* [TRY IT]
Gather every line of the entries that includes the word "hexagon".

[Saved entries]
───
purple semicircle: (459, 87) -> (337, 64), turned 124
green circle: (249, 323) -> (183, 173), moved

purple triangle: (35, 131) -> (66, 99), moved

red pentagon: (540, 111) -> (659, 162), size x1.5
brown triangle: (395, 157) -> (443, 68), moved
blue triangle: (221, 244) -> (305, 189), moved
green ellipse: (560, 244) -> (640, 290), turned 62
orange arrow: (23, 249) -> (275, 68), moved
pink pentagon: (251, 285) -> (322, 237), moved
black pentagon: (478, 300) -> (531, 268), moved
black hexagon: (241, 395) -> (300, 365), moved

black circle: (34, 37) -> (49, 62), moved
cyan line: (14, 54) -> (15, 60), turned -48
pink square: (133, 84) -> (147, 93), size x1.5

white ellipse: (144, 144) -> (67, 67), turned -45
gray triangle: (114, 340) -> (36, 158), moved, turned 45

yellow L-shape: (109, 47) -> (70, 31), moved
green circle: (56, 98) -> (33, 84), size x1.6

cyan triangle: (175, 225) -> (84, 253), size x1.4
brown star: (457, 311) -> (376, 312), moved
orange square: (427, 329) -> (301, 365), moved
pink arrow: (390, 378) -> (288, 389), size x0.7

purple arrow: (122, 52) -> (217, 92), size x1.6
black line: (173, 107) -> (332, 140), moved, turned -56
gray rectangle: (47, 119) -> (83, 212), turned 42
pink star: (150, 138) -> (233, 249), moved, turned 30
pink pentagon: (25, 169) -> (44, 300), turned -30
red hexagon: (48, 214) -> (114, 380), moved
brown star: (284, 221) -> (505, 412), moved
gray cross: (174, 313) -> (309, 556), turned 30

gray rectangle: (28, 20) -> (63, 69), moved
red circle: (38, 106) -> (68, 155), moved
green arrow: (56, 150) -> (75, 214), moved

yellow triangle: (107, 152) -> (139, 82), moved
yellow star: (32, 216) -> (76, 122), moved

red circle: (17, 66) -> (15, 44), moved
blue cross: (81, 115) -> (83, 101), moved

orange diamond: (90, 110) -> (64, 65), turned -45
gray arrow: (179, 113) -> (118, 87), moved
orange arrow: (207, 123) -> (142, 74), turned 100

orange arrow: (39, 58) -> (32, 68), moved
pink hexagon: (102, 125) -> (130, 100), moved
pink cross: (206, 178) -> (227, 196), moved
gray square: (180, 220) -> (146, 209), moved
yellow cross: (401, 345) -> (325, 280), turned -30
───
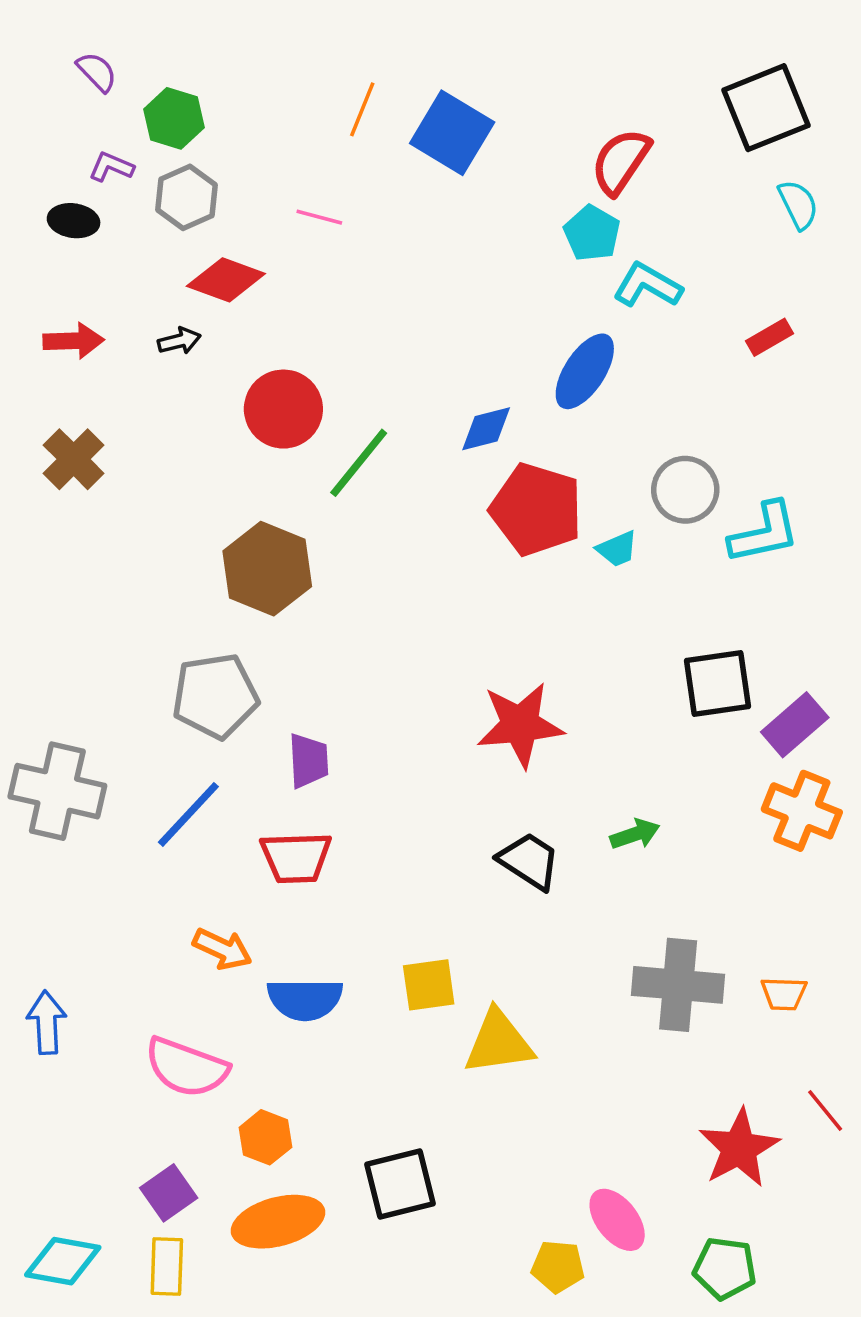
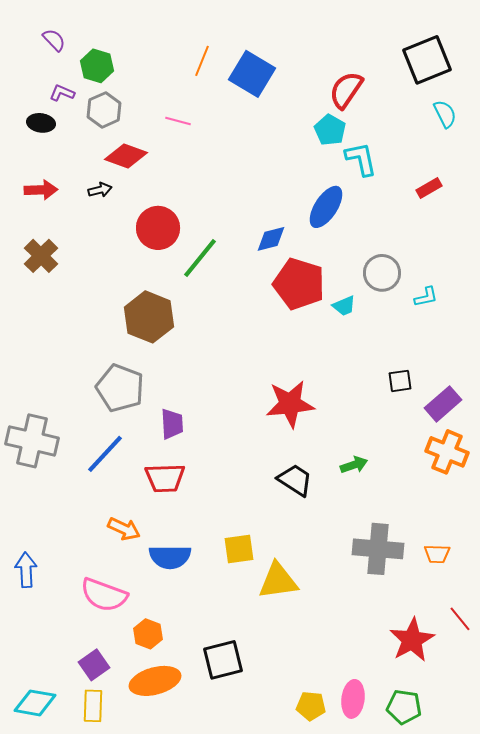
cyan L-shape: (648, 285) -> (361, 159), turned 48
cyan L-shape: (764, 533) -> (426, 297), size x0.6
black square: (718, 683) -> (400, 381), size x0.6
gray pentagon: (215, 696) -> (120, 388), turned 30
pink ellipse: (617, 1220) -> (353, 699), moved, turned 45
───
* [REPLY TO THE EXERCISE]
black hexagon: (241, 395) -> (300, 365), moved
red hexagon: (48, 214) -> (114, 380), moved
pink hexagon: (102, 125) -> (130, 100), moved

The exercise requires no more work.